**AVAILABLE RECORDS**

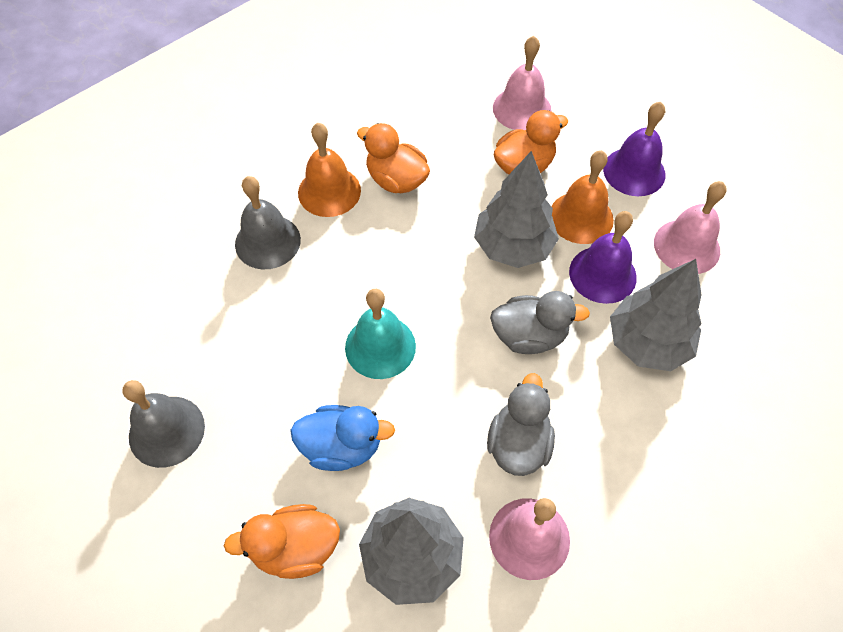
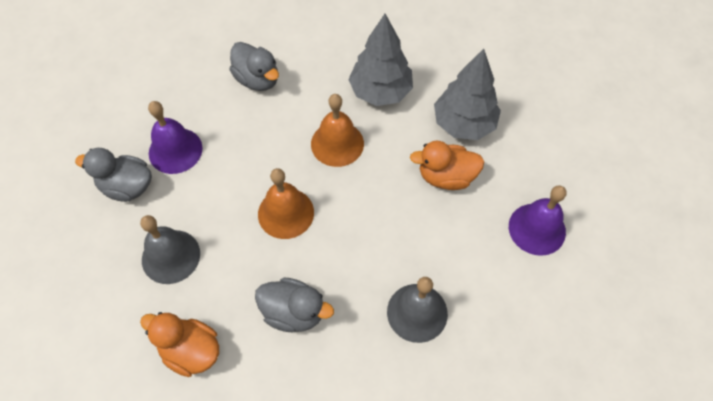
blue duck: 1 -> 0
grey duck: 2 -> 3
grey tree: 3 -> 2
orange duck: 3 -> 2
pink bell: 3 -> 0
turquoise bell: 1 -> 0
---
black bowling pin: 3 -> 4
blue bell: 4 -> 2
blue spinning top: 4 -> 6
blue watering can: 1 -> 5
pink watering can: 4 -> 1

**PROBLEM REQUIREMENTS**
Return solely the count of lines in the data above in which the word "bell" occurs.

**RESPONSE**
3